══ Extracted information
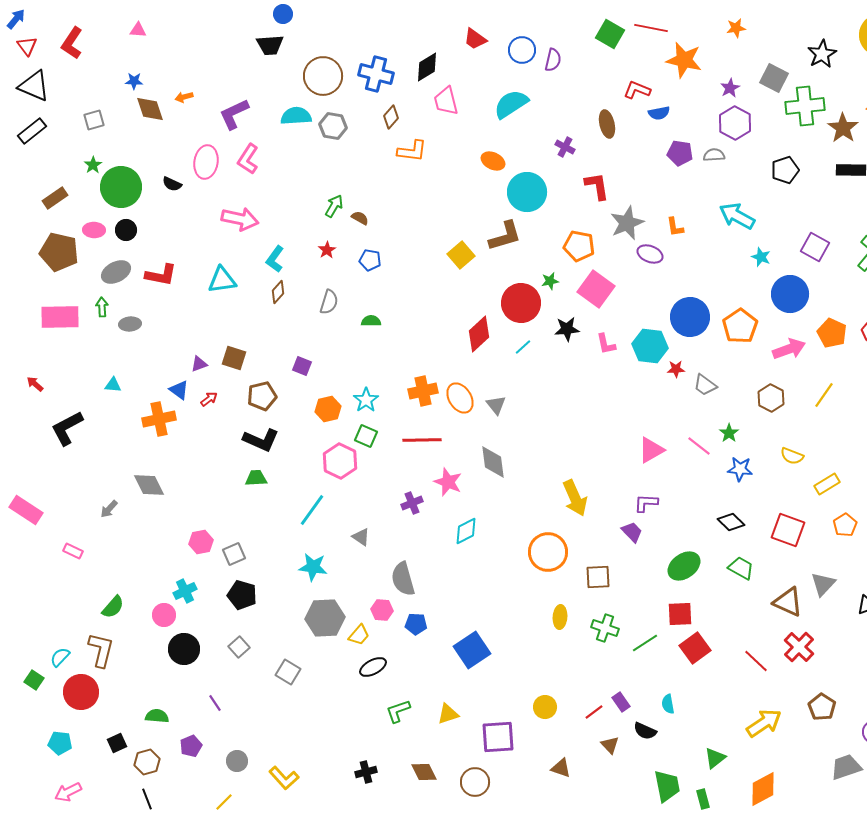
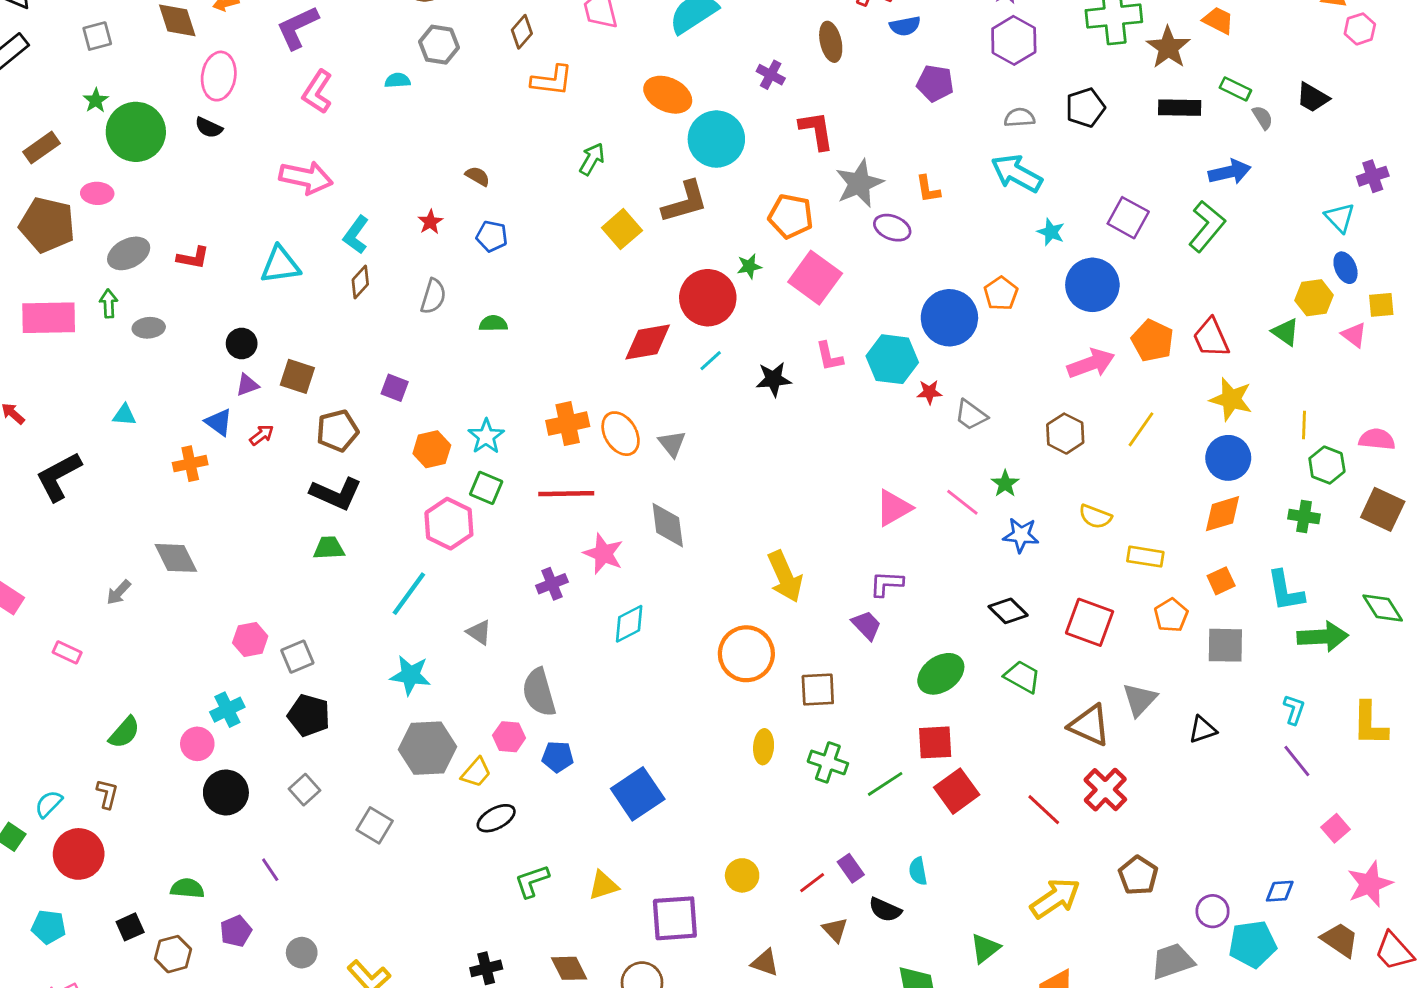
cyan semicircle: (296, 116) -> (397, 80), moved, size x0.6
gray semicircle: (714, 155) -> (1019, 118), moved
orange ellipse: (493, 161) -> (668, 95), size x1.4
pink ellipse: (206, 162) -> (219, 76), moved
green arrow: (334, 206) -> (592, 159), moved
black circle: (126, 230) -> (242, 343), moved
red L-shape: (161, 275) -> (193, 258), size x0.7
orange pentagon: (740, 326) -> (1001, 293), moved, size x0.7
black star: (567, 329) -> (774, 379), moved
red diamond: (479, 334) -> (648, 342), turned 33
orange cross: (159, 419) -> (190, 464), size x0.7
yellow rectangle: (827, 484) -> (1145, 557), turned 40
brown L-shape: (101, 650) -> (107, 794), size x0.6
════
Task requirements
Excluding the pictures, transcribe all of the entries exactly.

Response box
cyan semicircle: (296, 116) -> (397, 80), moved, size x0.6
gray semicircle: (714, 155) -> (1019, 118), moved
orange ellipse: (493, 161) -> (668, 95), size x1.4
pink ellipse: (206, 162) -> (219, 76), moved
green arrow: (334, 206) -> (592, 159), moved
black circle: (126, 230) -> (242, 343), moved
red L-shape: (161, 275) -> (193, 258), size x0.7
orange pentagon: (740, 326) -> (1001, 293), moved, size x0.7
black star: (567, 329) -> (774, 379), moved
red diamond: (479, 334) -> (648, 342), turned 33
orange cross: (159, 419) -> (190, 464), size x0.7
yellow rectangle: (827, 484) -> (1145, 557), turned 40
brown L-shape: (101, 650) -> (107, 794), size x0.6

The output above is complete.